-- Exercise requirements --
Find the line containing "none -> brown plate E1:H1 level 1", then output it and every line after it through the end of the listing below, exactly as written.

-- Data excerpts --
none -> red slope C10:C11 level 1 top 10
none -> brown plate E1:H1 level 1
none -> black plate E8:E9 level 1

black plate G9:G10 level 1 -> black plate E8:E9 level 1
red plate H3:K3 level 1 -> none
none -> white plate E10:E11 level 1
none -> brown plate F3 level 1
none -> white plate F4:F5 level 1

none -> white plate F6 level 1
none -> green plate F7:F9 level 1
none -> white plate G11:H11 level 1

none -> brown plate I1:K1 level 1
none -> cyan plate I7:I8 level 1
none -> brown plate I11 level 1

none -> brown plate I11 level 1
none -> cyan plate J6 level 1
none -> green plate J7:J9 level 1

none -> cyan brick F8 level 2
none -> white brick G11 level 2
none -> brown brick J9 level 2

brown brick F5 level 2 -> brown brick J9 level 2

-- Result --
none -> brown plate E1:H1 level 1
none -> black plate E8:E9 level 1

black plate G9:G10 level 1 -> black plate E8:E9 level 1
red plate H3:K3 level 1 -> none
none -> white plate E10:E11 level 1
none -> brown plate F3 level 1
none -> white plate F4:F5 level 1

none -> white plate F6 level 1
none -> green plate F7:F9 level 1
none -> white plate G11:H11 level 1

none -> brown plate I1:K1 level 1
none -> cyan plate I7:I8 level 1
none -> brown plate I11 level 1

none -> brown plate I11 level 1
none -> cyan plate J6 level 1
none -> green plate J7:J9 level 1

none -> cyan brick F8 level 2
none -> white brick G11 level 2
none -> brown brick J9 level 2

brown brick F5 level 2 -> brown brick J9 level 2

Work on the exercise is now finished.